__RECORDED INFORMATION__
■ ■ ■ ■ ■ ■ ■
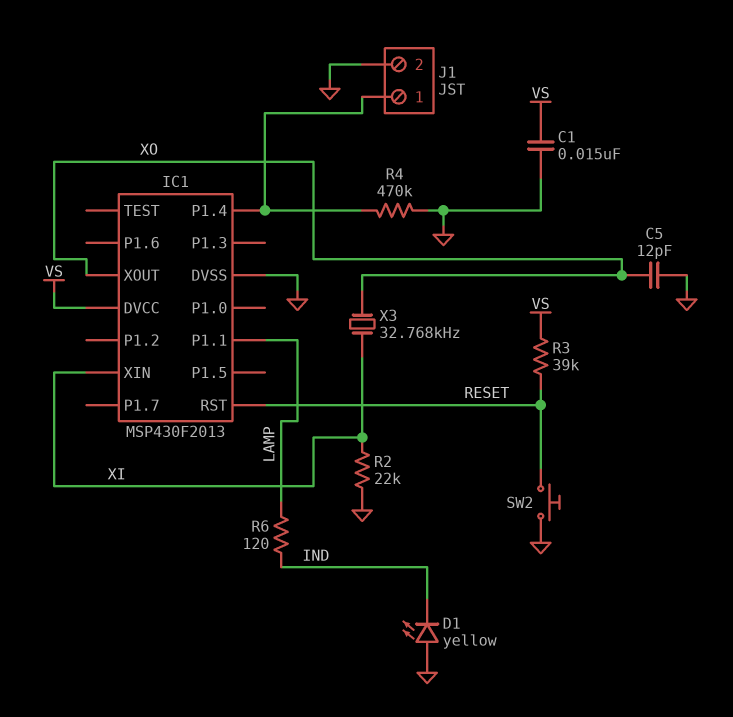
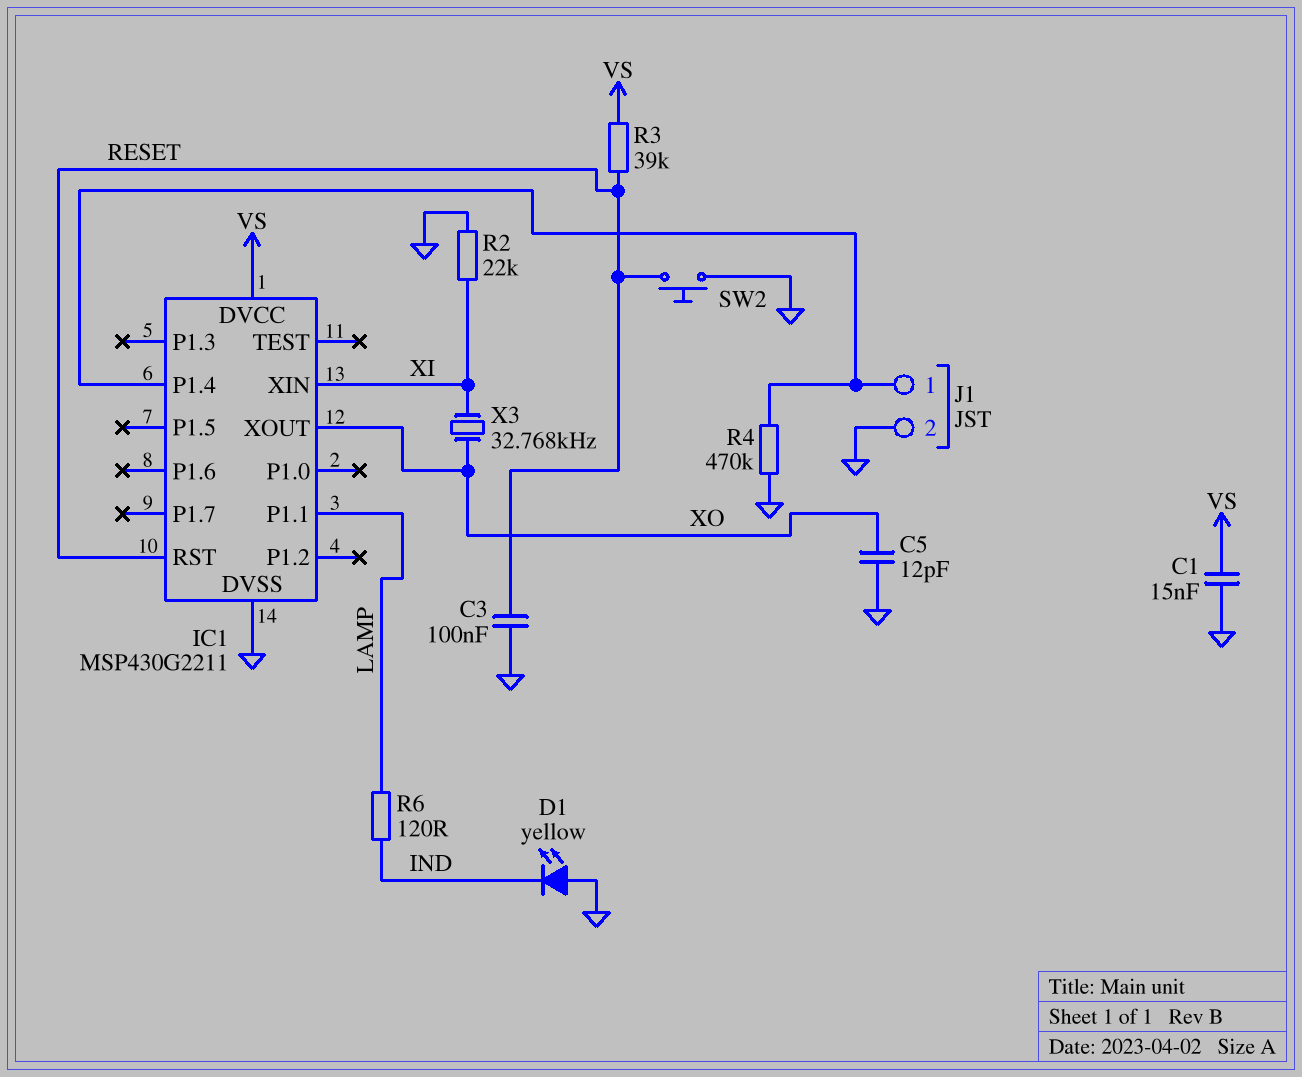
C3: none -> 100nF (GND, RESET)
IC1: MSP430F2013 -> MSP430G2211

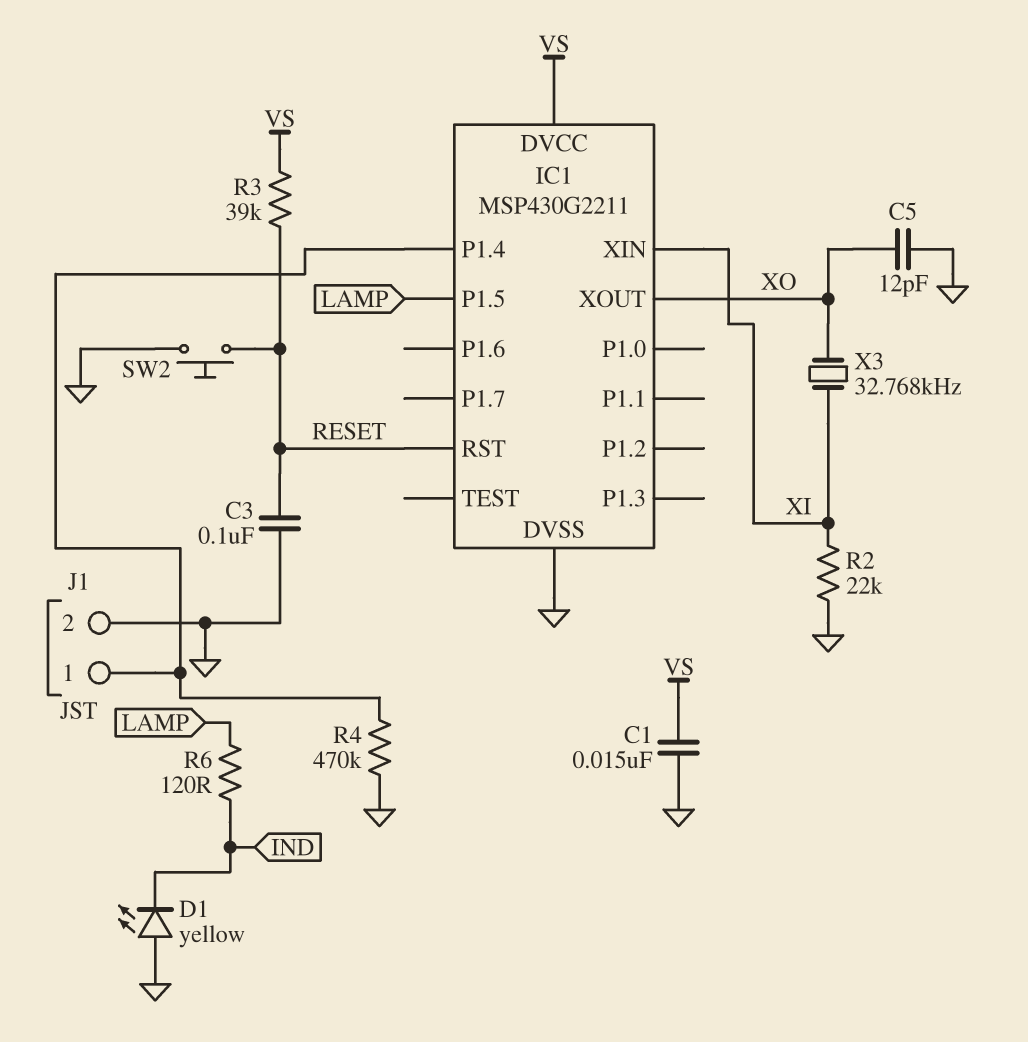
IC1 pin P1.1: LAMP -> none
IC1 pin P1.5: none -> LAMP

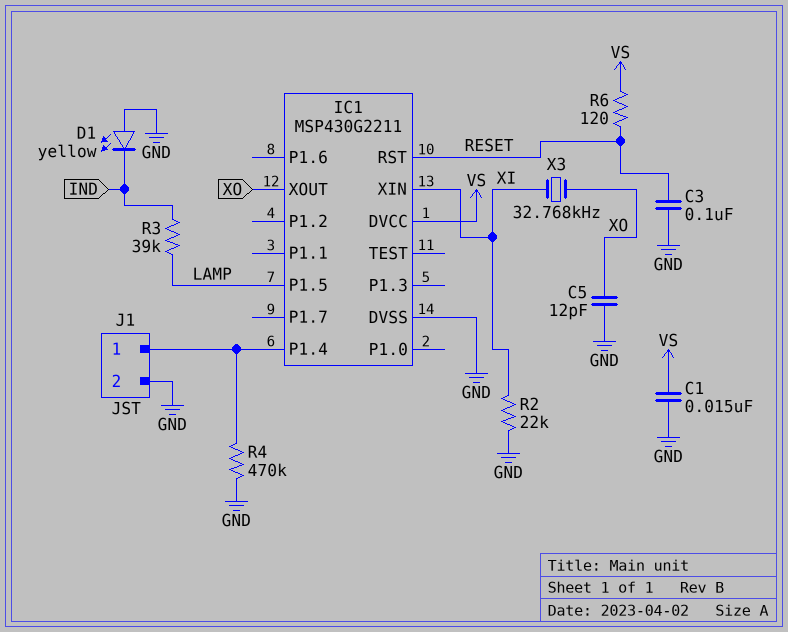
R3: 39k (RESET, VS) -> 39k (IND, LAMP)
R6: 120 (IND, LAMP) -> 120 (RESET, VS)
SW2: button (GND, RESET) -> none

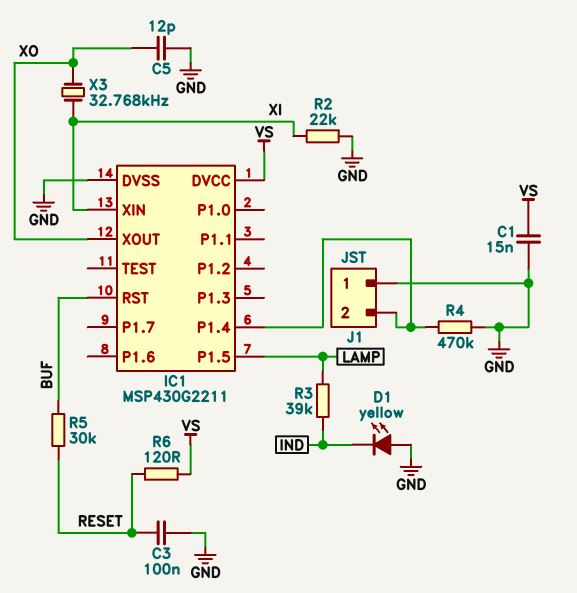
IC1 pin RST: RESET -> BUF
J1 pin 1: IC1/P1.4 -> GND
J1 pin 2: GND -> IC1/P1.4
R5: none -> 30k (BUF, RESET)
■ ■ ■ ■ ■ ■ ■
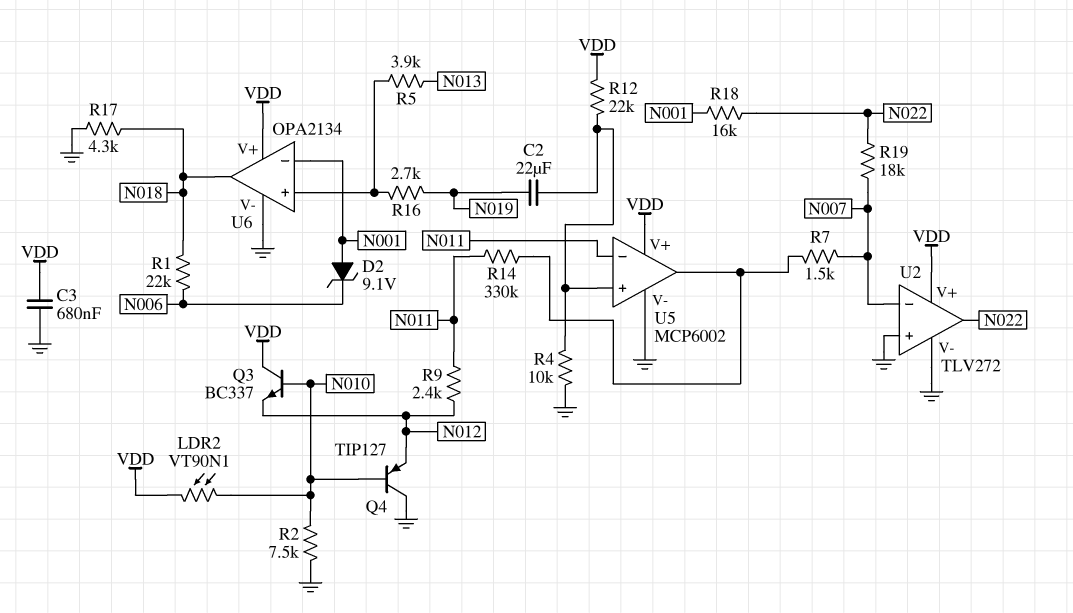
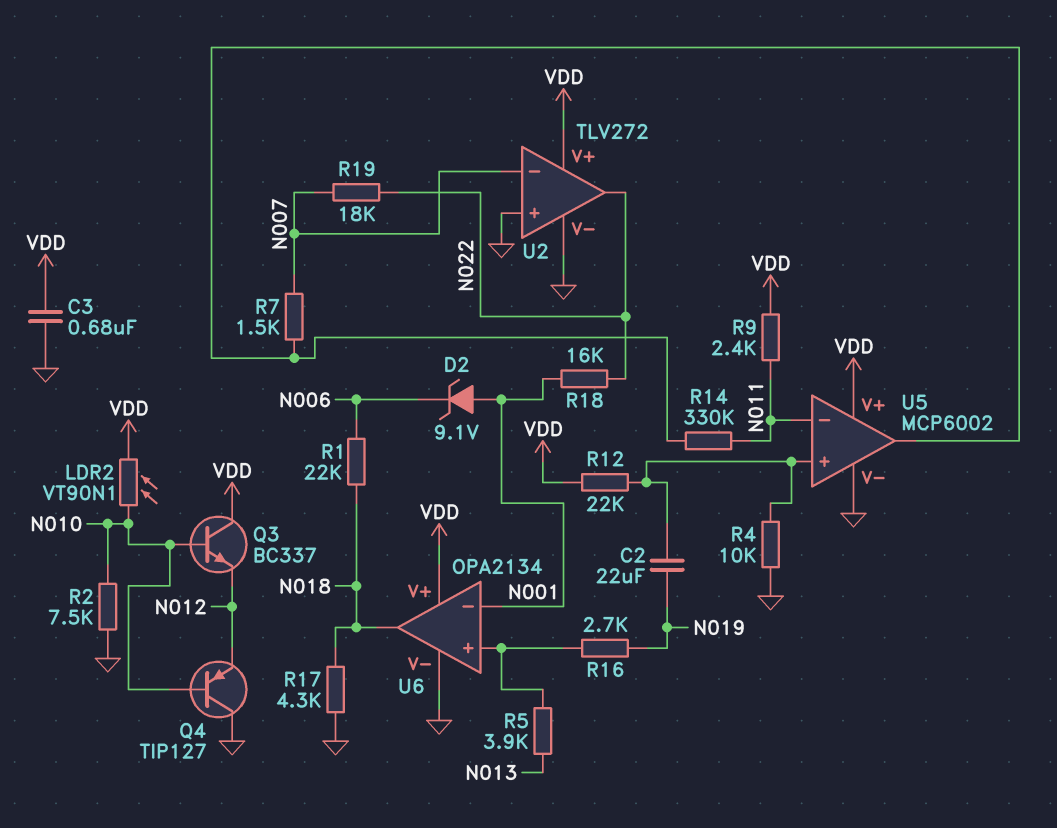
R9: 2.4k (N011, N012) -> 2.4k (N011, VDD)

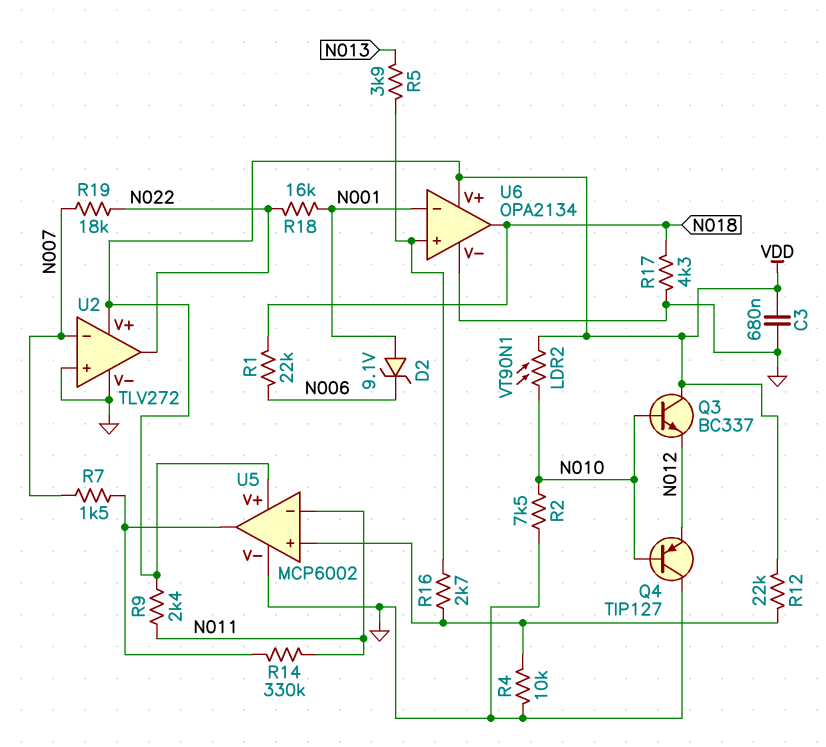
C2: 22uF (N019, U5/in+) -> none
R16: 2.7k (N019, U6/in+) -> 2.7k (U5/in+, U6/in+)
■ ■ ■ ■ ■ ■ ■
__WHAT TO WORK ON__
Check each line above for the word "LAMP", and give only the number of lines that contain it.

__RESPONSE TO THIS TASK__
4